Task details —
Your job is to return every line in the data holding the string "pink".

Coordinate-based change listings —
== Segment start ==

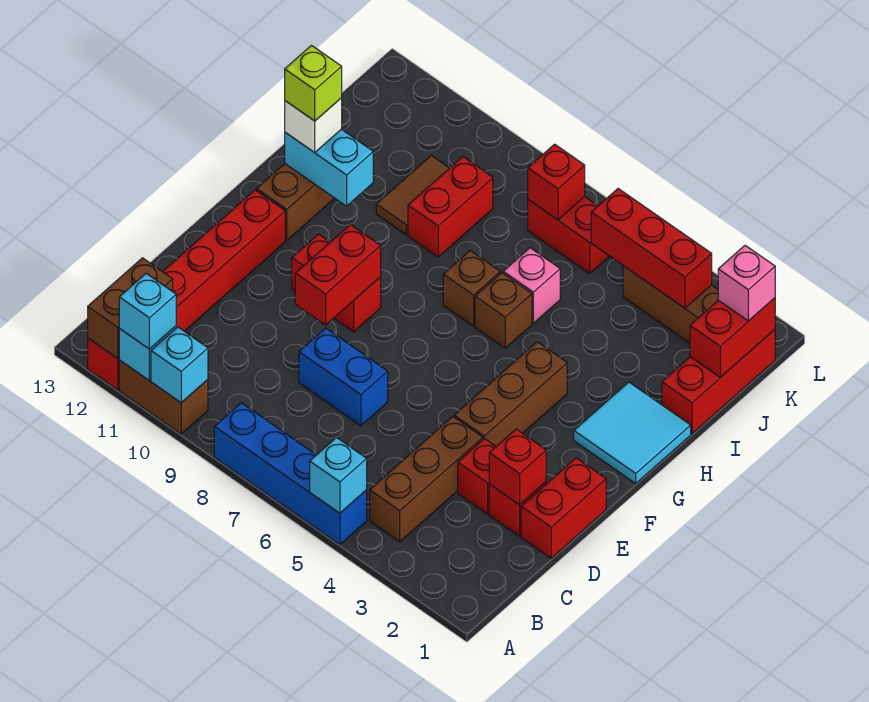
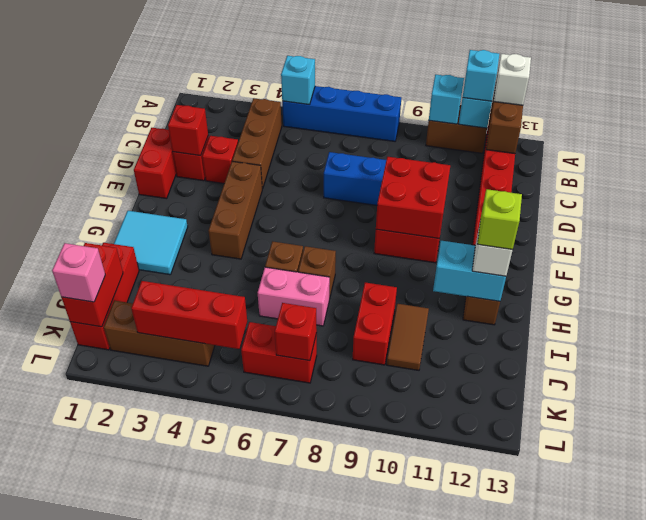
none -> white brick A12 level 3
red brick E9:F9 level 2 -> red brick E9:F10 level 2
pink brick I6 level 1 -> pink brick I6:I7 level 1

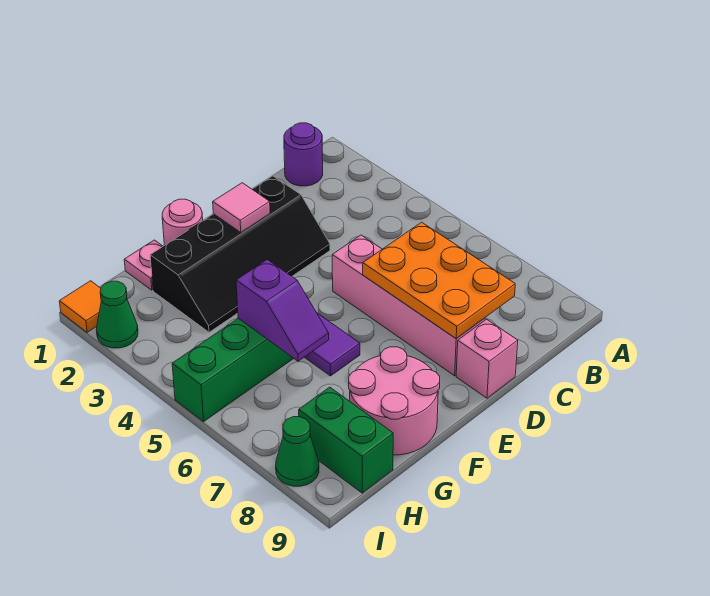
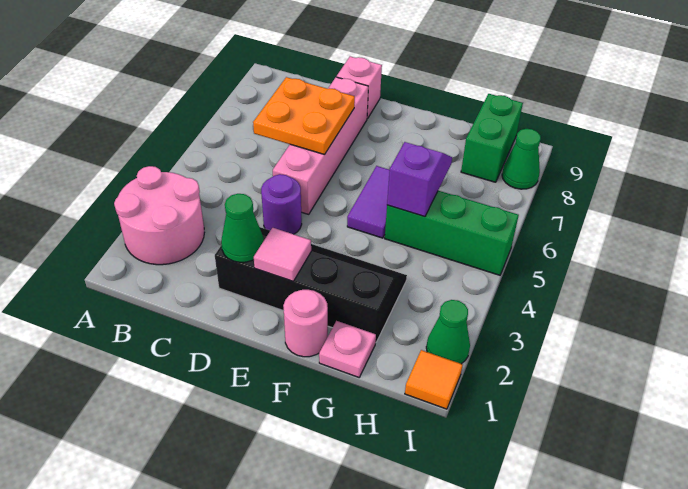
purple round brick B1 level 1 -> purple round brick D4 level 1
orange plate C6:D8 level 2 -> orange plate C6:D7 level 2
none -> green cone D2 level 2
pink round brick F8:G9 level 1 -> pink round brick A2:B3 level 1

== Segment end ==

Completed exercise —
pink brick I6 level 1 -> pink brick I6:I7 level 1
pink round brick F8:G9 level 1 -> pink round brick A2:B3 level 1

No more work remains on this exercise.